──────── Records for this exercise

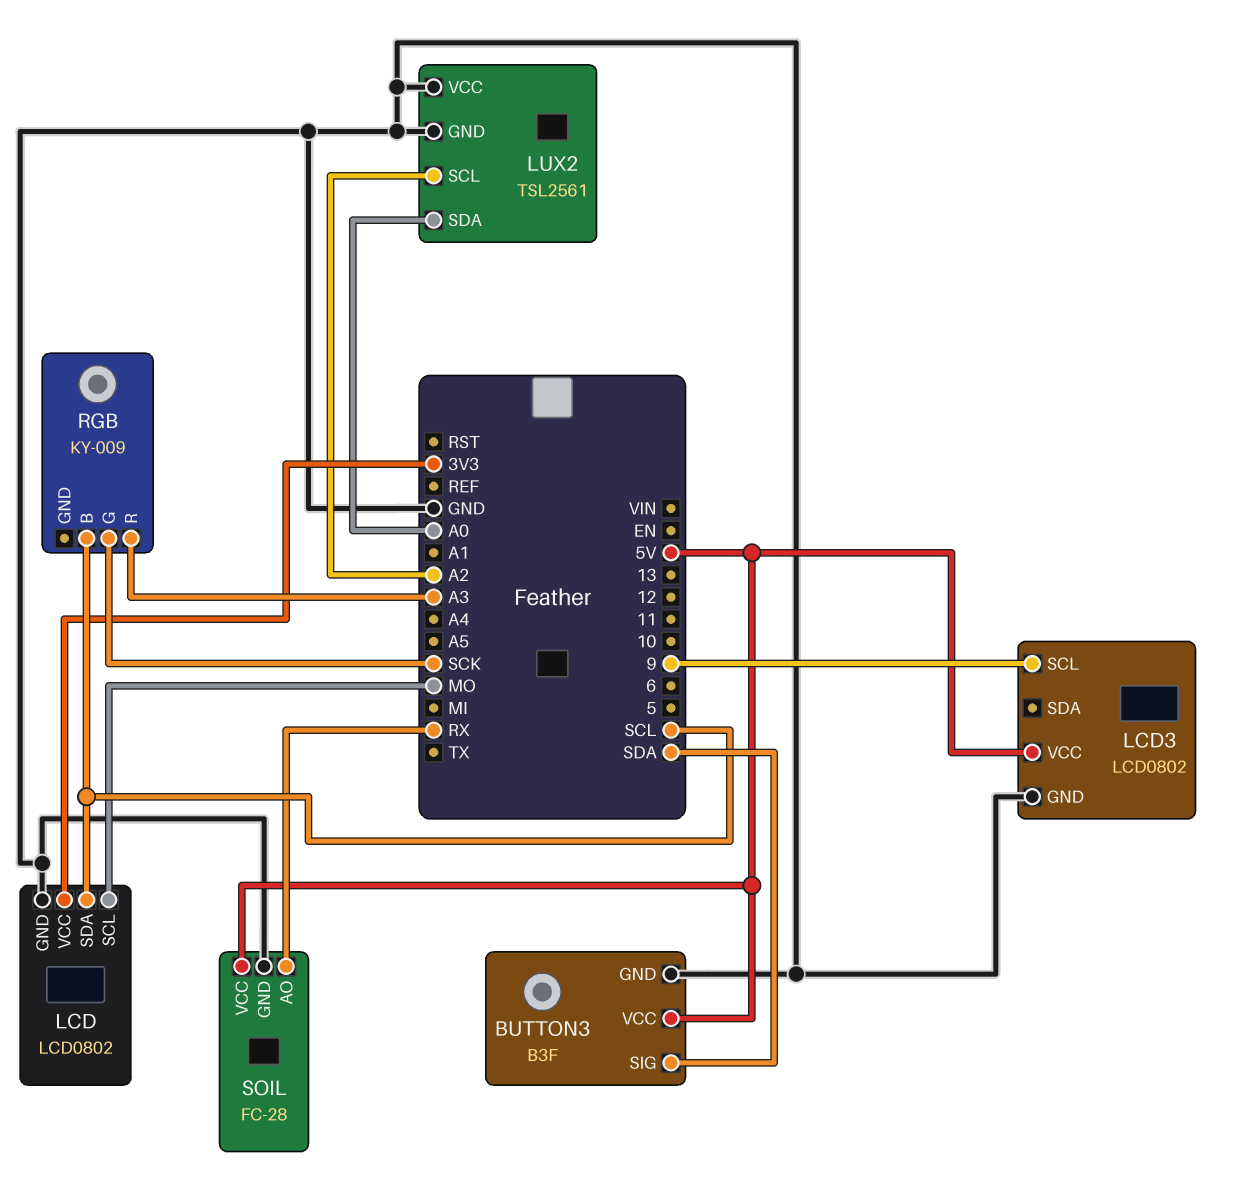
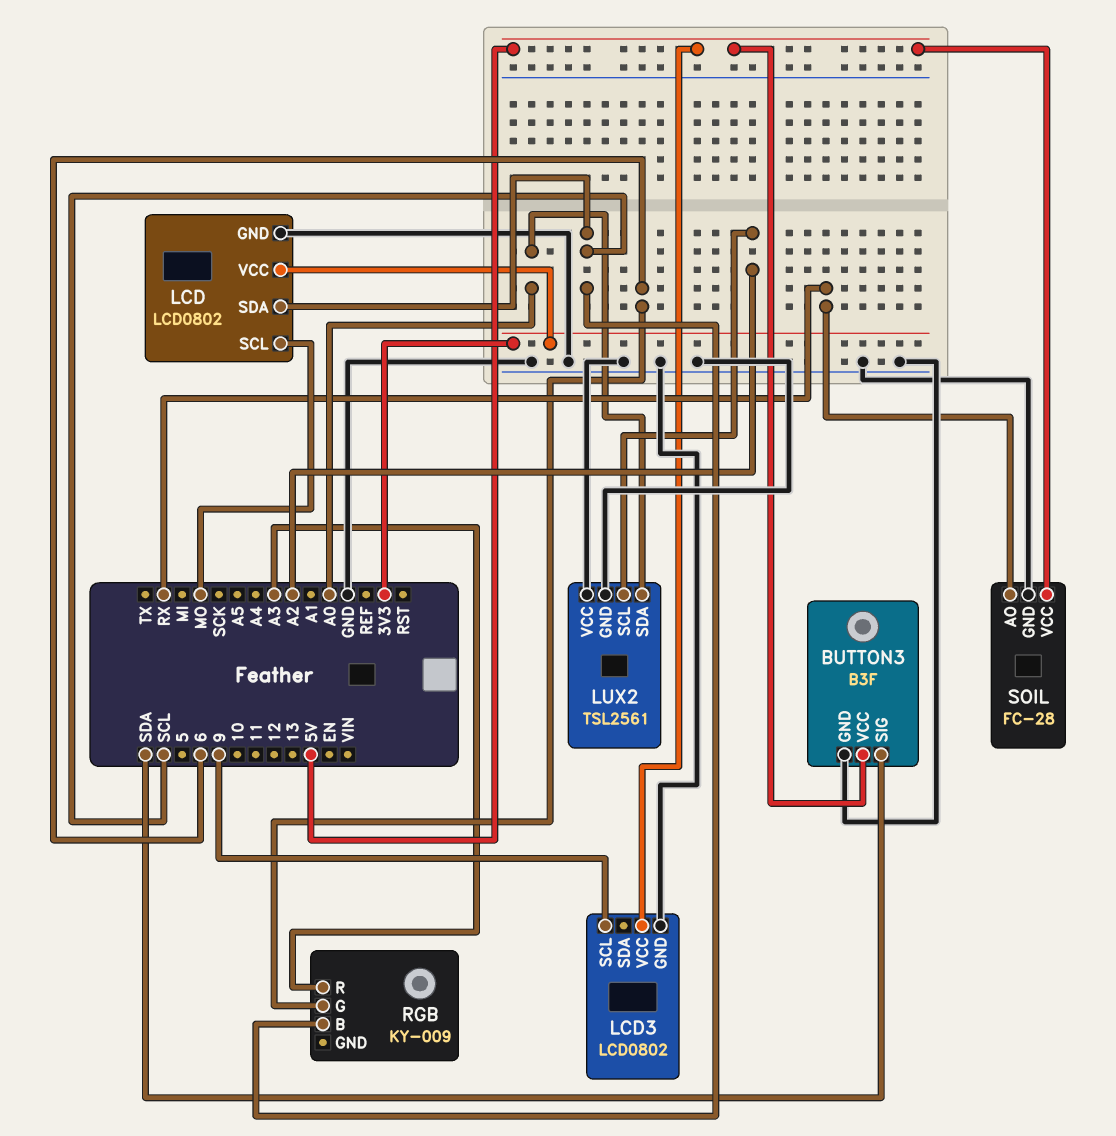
RGB pin G: SCK -> 6

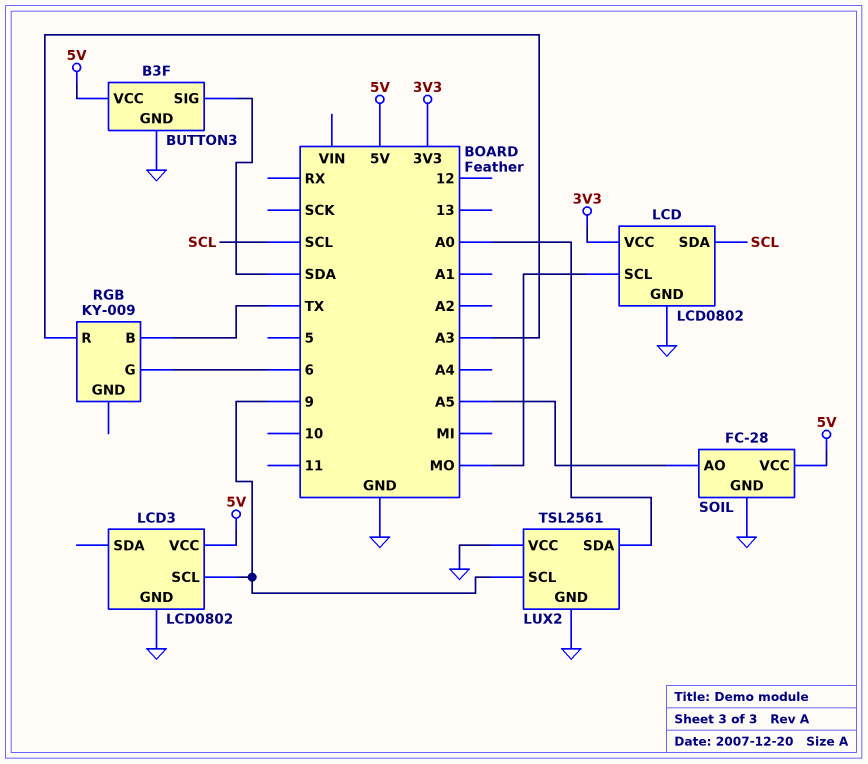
LUX2 pin SCL: A2 -> 9
RGB pin B: SCL -> TX
SOIL pin AO: RX -> A5

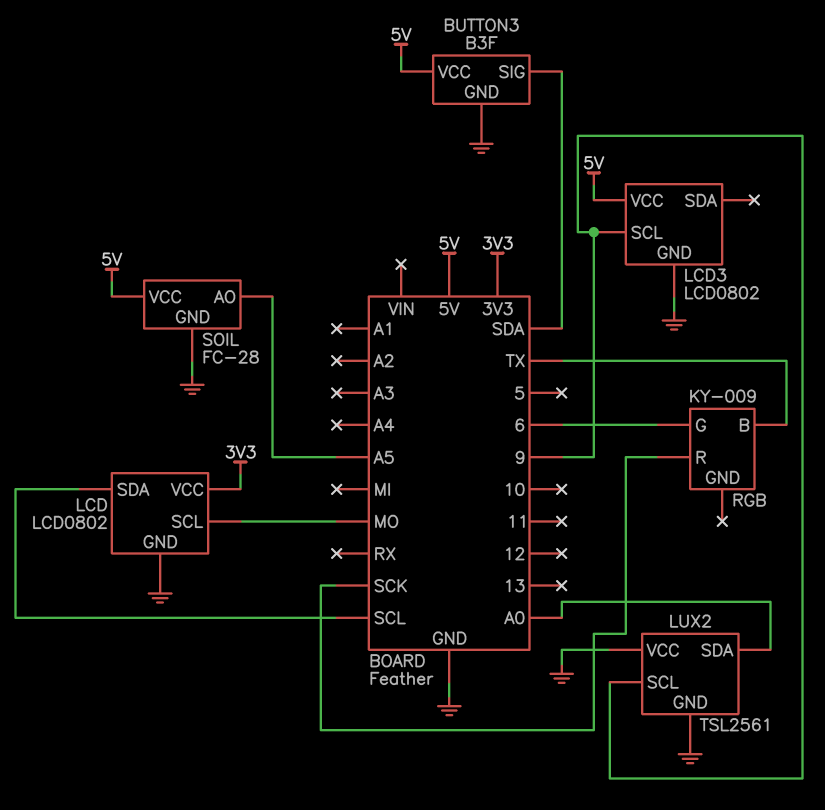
RGB pin R: A3 -> SCK

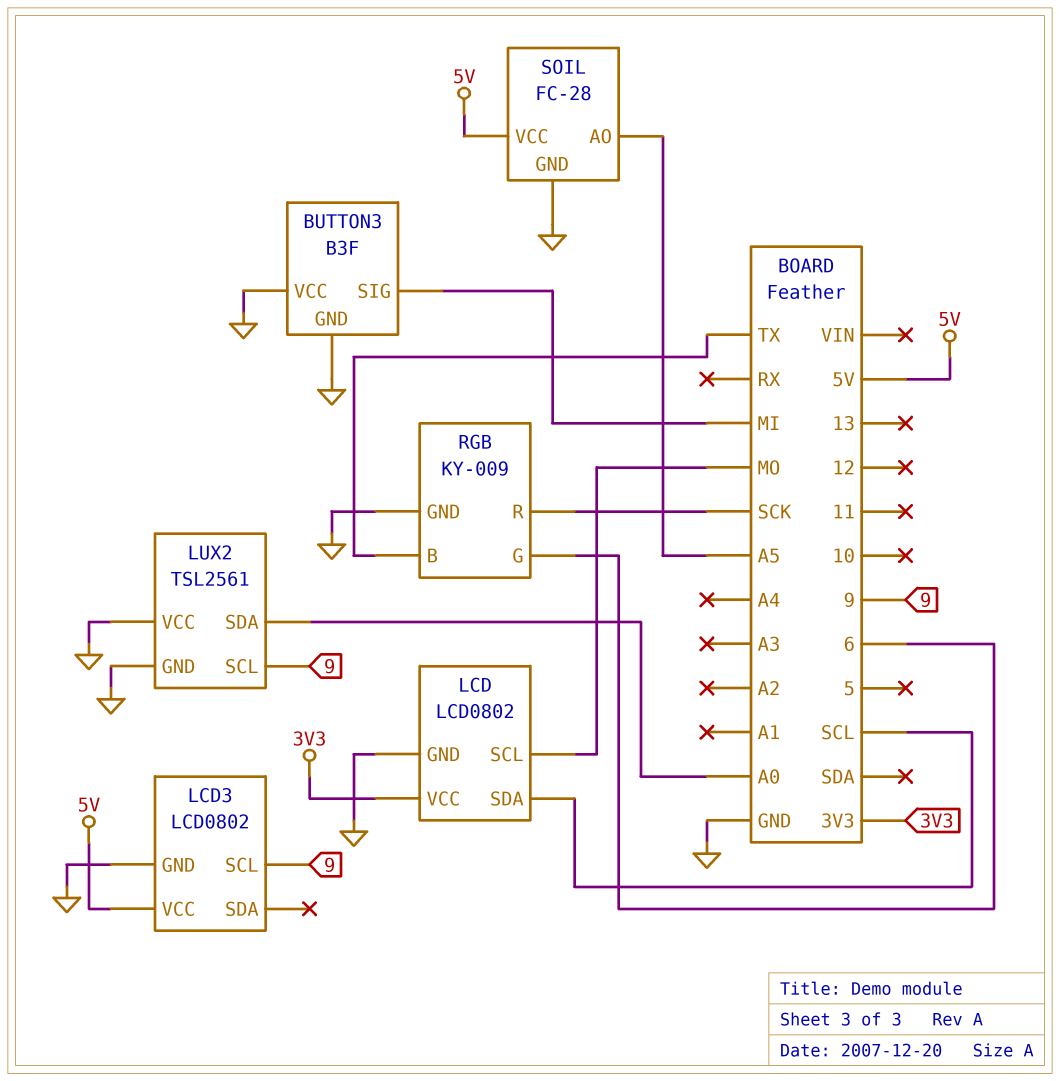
BUTTON3 pin SIG: SDA -> MI
BUTTON3 pin VCC: 5V -> GND
RGB pin GND: none -> GND

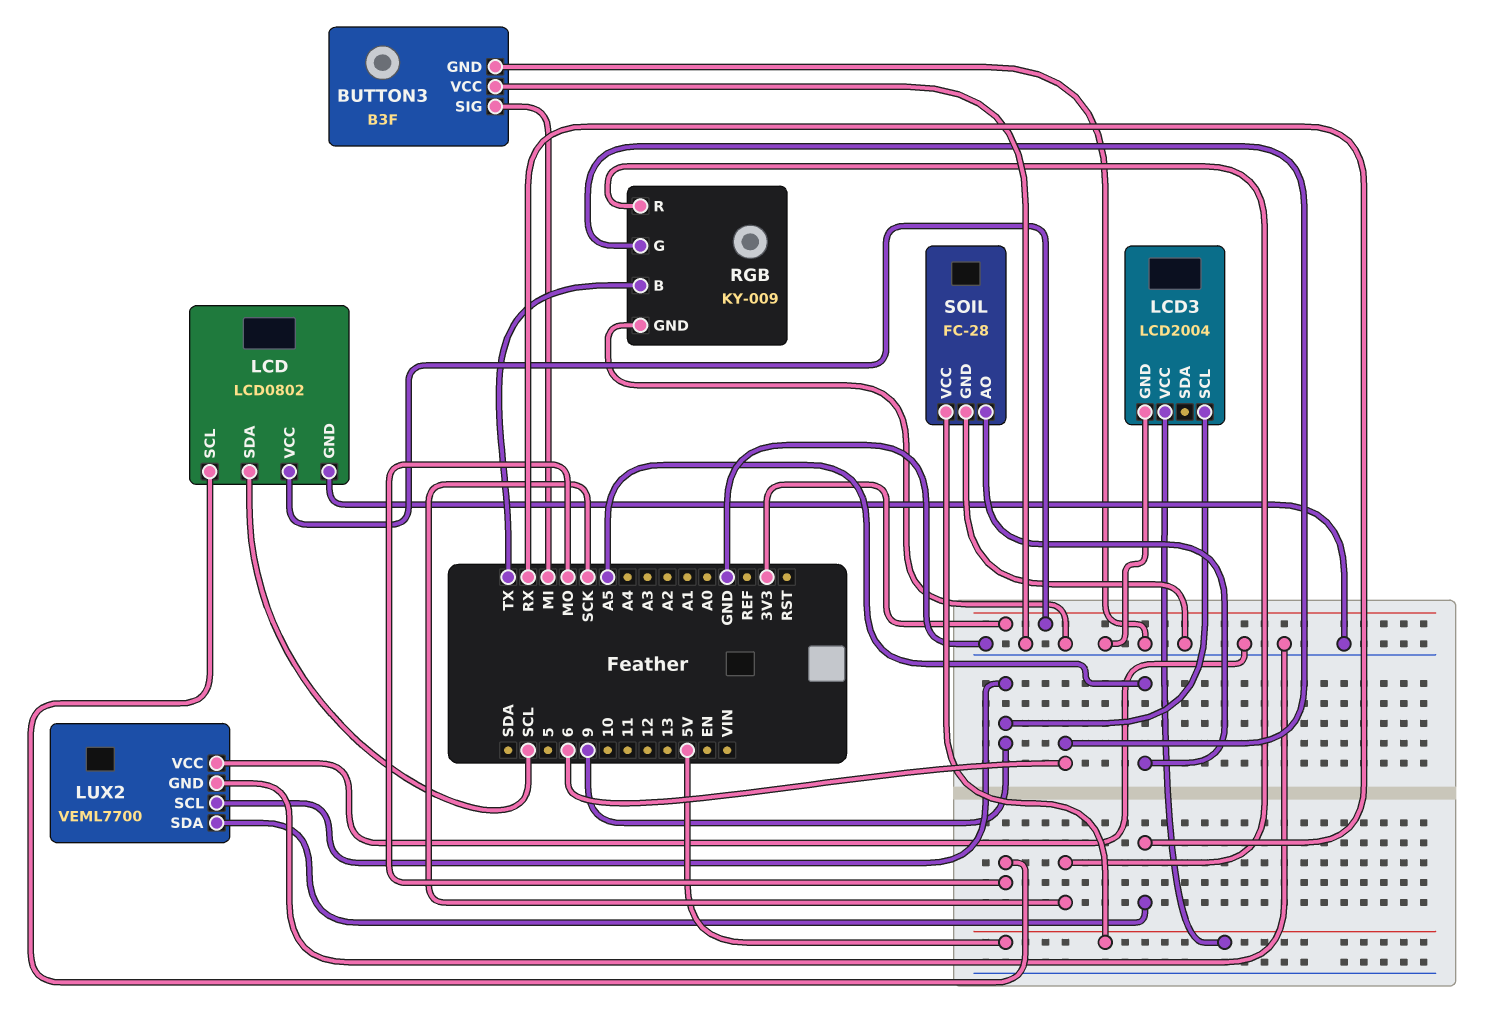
LCD3: LCD0802 -> LCD2004
LUX2: TSL2561 -> VEML7700
LUX2 pin SDA: A0 -> RX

────────────────

Activity — Your reply is the full set of entries reproduced exactly, with images omitted.

Task answer —
RGB pin G: SCK -> 6

LUX2 pin SCL: A2 -> 9
RGB pin B: SCL -> TX
SOIL pin AO: RX -> A5

RGB pin R: A3 -> SCK

BUTTON3 pin SIG: SDA -> MI
BUTTON3 pin VCC: 5V -> GND
RGB pin GND: none -> GND

LCD3: LCD0802 -> LCD2004
LUX2: TSL2561 -> VEML7700
LUX2 pin SDA: A0 -> RX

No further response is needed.